Pick out the lines in the listing below that contain the word "JSON" and copy them.

## Begin Entries provided

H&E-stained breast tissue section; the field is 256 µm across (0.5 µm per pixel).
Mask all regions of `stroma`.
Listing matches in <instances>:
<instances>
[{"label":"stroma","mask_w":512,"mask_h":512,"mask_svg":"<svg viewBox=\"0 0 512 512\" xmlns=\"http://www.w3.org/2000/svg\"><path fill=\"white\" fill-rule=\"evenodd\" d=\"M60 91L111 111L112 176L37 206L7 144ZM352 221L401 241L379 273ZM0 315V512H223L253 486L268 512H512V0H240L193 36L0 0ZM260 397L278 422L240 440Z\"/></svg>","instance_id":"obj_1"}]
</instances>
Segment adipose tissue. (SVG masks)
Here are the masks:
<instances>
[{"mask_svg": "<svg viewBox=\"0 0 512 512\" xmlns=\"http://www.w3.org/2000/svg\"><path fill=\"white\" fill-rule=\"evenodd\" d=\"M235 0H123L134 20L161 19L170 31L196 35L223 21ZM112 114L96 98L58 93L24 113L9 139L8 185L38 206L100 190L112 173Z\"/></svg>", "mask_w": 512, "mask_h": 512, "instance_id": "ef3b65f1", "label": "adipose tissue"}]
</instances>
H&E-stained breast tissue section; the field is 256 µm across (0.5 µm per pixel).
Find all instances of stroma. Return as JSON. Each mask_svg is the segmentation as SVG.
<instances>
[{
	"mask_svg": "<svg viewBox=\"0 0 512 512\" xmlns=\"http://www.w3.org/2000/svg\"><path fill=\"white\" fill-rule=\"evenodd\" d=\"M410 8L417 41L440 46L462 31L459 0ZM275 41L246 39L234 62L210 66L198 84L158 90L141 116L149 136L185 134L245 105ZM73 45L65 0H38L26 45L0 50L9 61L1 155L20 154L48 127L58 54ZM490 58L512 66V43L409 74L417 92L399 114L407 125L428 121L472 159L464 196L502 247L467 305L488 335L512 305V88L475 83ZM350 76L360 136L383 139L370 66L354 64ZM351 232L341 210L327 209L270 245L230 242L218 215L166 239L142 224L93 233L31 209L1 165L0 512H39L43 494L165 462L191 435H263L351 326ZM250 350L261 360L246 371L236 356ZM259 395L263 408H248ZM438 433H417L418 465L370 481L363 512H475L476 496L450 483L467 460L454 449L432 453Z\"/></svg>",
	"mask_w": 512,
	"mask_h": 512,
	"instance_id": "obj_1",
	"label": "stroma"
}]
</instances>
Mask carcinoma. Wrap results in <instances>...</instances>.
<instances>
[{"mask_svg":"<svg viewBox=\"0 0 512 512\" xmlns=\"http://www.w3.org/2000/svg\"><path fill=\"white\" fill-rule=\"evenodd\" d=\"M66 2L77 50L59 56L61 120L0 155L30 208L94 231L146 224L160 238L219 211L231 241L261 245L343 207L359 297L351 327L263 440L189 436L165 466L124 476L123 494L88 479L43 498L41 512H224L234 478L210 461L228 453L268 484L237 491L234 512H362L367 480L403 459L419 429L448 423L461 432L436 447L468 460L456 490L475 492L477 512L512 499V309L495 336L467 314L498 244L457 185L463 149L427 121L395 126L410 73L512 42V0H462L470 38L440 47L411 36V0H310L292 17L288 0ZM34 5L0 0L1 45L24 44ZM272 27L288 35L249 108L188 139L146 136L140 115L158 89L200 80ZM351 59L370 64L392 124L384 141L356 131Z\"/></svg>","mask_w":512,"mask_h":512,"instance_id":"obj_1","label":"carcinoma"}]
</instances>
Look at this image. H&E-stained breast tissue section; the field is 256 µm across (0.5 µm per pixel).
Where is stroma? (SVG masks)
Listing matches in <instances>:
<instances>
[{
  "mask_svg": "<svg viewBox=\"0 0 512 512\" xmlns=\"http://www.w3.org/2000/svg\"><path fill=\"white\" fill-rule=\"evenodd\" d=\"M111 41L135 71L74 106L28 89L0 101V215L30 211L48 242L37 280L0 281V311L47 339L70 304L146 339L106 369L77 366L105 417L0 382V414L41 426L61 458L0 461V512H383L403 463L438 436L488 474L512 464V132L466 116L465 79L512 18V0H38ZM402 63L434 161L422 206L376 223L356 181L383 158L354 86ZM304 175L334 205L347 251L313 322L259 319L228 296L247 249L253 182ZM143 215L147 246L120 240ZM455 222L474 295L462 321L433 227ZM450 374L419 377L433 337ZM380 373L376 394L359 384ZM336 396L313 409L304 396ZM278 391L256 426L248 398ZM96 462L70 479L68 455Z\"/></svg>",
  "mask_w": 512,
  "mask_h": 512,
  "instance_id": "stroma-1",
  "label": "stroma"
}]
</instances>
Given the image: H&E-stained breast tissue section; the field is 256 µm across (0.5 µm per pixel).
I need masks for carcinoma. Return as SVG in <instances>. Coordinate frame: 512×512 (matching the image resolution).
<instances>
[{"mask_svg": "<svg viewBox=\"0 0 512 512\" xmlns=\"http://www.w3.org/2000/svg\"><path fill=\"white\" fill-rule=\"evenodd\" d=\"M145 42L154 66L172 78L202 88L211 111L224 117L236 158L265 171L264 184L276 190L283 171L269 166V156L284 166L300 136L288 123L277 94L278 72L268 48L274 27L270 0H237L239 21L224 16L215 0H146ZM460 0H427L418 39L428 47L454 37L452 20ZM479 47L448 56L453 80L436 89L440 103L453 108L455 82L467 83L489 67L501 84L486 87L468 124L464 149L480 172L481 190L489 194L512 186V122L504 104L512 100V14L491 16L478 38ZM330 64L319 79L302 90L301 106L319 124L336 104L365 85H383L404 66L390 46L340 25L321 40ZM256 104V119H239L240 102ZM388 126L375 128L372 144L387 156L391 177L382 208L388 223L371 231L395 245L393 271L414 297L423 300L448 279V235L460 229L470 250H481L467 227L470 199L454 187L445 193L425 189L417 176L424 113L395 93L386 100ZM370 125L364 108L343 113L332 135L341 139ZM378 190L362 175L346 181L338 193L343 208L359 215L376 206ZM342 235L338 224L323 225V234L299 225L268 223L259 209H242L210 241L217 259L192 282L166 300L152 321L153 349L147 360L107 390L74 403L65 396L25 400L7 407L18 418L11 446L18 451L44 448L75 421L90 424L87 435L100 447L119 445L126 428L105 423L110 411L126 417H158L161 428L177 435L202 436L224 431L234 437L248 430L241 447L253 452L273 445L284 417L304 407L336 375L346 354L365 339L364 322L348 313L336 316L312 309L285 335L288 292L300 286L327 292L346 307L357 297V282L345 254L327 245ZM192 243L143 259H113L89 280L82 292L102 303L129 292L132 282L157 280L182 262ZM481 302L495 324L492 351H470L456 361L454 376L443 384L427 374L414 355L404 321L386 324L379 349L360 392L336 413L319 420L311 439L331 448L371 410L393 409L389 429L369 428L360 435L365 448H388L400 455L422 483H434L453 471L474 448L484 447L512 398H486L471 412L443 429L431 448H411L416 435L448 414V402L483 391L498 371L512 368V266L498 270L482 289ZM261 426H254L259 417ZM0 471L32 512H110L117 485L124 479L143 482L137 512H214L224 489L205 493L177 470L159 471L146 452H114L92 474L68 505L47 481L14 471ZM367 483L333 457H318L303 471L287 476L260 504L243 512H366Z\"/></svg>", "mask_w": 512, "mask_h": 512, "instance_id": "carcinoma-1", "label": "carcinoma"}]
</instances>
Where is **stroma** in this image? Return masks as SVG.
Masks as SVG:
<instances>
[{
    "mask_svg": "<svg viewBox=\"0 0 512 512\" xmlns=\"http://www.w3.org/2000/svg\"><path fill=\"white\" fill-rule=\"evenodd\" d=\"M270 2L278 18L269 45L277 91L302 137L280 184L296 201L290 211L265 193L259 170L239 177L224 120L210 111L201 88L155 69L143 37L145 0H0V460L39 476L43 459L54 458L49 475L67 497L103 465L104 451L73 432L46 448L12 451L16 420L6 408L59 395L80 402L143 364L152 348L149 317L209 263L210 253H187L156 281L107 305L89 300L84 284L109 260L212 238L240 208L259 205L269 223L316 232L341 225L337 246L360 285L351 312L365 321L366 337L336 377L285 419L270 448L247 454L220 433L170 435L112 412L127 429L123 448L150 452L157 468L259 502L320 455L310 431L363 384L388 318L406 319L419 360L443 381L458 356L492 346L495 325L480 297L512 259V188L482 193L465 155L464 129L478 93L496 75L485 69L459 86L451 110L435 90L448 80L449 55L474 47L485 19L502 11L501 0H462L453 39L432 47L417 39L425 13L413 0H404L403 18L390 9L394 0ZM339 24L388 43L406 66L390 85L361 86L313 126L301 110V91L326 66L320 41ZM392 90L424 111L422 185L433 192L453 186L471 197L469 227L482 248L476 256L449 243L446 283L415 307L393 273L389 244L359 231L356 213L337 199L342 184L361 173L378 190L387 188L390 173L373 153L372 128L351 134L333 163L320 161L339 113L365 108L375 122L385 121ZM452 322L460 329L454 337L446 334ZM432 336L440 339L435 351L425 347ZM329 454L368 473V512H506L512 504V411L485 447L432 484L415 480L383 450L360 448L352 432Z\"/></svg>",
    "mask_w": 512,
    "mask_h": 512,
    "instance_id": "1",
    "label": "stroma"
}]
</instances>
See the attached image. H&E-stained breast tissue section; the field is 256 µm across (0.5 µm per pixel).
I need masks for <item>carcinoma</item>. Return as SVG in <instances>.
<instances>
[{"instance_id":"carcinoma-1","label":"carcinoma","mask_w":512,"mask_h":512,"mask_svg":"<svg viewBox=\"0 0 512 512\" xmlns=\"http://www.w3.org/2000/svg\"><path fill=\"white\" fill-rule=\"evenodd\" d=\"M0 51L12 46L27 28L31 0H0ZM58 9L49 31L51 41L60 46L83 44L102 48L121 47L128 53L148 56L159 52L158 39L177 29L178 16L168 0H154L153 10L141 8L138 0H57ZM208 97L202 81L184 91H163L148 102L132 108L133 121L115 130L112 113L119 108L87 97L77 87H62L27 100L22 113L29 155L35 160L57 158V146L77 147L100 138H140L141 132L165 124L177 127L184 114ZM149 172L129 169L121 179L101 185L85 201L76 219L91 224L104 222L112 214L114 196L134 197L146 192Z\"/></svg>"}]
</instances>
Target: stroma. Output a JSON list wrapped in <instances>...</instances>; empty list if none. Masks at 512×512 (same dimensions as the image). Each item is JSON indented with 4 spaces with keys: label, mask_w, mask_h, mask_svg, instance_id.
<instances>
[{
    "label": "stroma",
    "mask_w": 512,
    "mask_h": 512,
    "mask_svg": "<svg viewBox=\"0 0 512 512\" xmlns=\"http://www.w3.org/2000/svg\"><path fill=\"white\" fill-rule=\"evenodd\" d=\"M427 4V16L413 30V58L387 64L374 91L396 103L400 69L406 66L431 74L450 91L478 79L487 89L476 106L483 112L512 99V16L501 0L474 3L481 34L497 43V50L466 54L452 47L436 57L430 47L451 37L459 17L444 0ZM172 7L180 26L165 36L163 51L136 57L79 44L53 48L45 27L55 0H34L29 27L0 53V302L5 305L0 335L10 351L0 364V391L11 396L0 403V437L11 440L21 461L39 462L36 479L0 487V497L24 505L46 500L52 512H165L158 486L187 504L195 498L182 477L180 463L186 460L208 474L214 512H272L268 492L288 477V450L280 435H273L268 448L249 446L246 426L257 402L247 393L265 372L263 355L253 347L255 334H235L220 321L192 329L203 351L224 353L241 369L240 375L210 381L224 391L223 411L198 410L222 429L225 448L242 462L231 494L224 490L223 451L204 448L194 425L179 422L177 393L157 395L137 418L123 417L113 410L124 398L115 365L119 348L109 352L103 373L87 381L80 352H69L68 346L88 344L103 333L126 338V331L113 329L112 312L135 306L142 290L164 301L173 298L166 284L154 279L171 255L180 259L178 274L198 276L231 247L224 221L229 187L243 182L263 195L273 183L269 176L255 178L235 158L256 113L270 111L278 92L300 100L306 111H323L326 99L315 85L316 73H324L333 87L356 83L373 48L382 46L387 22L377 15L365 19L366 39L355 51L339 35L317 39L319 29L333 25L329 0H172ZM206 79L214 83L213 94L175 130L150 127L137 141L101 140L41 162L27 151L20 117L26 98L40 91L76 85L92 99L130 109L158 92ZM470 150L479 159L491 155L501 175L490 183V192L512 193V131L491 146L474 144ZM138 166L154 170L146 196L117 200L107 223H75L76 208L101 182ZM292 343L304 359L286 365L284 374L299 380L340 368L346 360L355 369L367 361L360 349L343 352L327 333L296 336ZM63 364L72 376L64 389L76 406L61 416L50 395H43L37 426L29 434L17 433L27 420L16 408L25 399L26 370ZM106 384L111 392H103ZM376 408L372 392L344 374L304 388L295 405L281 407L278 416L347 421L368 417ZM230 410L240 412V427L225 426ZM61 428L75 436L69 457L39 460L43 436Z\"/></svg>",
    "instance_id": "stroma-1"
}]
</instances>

## End Entries provided

Exercise answer:
Find all instances of stroma. Return as JSON. Each mask_svg is the segmentation as SVG.
Target: stroma. Output a JSON list wrapped in <instances>...</instances>; empty list if none. Masks at 512×512 (same dimensions as the image). Each item is JSON indented with 4 spaces with keys: label, mask_w, mask_h, mask_svg, instance_id.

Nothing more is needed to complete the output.